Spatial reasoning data
- - - - - - -

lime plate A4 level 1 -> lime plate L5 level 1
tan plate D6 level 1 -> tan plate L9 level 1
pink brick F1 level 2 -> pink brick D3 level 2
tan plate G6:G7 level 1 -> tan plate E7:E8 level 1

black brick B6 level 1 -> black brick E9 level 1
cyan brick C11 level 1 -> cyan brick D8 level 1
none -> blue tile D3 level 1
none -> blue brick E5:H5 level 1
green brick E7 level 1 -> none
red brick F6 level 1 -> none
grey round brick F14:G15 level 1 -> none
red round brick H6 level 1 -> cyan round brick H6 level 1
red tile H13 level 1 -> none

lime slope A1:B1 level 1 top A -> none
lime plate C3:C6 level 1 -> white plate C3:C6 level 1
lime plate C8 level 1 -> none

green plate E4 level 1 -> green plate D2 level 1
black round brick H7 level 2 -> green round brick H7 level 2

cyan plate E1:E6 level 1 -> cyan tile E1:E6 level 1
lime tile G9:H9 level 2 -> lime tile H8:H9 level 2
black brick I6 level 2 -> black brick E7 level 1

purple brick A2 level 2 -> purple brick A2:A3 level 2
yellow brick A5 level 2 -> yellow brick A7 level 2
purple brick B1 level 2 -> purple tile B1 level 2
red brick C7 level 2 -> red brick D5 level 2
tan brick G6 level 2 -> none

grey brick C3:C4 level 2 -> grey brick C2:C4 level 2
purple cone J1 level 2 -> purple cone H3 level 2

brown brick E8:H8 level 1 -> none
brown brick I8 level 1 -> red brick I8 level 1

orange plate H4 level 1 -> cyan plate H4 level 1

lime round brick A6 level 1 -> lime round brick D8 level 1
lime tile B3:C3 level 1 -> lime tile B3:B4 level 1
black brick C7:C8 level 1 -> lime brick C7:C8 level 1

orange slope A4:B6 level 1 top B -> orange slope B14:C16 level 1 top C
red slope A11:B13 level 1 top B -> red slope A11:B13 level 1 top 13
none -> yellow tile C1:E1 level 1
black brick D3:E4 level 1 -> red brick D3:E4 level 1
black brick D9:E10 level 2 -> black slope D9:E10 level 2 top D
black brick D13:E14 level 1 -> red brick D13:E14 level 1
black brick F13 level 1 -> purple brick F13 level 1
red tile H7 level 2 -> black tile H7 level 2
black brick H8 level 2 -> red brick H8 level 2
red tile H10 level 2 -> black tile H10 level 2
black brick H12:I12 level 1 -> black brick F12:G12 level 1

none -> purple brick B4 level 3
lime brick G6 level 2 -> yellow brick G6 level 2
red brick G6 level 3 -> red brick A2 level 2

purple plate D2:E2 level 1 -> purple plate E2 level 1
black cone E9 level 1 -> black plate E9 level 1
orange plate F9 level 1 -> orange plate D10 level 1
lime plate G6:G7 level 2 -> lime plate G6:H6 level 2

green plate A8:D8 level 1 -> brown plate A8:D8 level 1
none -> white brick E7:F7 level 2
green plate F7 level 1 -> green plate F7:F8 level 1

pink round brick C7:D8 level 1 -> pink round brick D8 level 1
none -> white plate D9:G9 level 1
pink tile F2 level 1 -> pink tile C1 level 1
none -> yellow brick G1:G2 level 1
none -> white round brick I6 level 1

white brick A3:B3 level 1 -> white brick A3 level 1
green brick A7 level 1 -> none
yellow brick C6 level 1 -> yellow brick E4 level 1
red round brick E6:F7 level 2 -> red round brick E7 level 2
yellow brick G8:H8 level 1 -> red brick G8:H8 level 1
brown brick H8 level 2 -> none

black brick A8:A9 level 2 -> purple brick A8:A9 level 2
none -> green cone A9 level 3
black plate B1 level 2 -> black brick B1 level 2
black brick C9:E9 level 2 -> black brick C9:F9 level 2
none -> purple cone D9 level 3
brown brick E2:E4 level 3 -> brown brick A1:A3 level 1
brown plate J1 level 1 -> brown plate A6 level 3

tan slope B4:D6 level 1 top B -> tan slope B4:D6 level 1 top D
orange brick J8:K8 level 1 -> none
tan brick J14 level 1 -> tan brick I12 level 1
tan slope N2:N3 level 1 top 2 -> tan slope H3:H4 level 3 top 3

- - - - - - -

# WHAT YOU NEED TO DO
Give back, word for word, only the lines above from the line holding "black brick D3:E4" to the line holding "green plate F7 level", both included.

# SOLUTION FOR THIS TASK
black brick D3:E4 level 1 -> red brick D3:E4 level 1
black brick D9:E10 level 2 -> black slope D9:E10 level 2 top D
black brick D13:E14 level 1 -> red brick D13:E14 level 1
black brick F13 level 1 -> purple brick F13 level 1
red tile H7 level 2 -> black tile H7 level 2
black brick H8 level 2 -> red brick H8 level 2
red tile H10 level 2 -> black tile H10 level 2
black brick H12:I12 level 1 -> black brick F12:G12 level 1

none -> purple brick B4 level 3
lime brick G6 level 2 -> yellow brick G6 level 2
red brick G6 level 3 -> red brick A2 level 2

purple plate D2:E2 level 1 -> purple plate E2 level 1
black cone E9 level 1 -> black plate E9 level 1
orange plate F9 level 1 -> orange plate D10 level 1
lime plate G6:G7 level 2 -> lime plate G6:H6 level 2

green plate A8:D8 level 1 -> brown plate A8:D8 level 1
none -> white brick E7:F7 level 2
green plate F7 level 1 -> green plate F7:F8 level 1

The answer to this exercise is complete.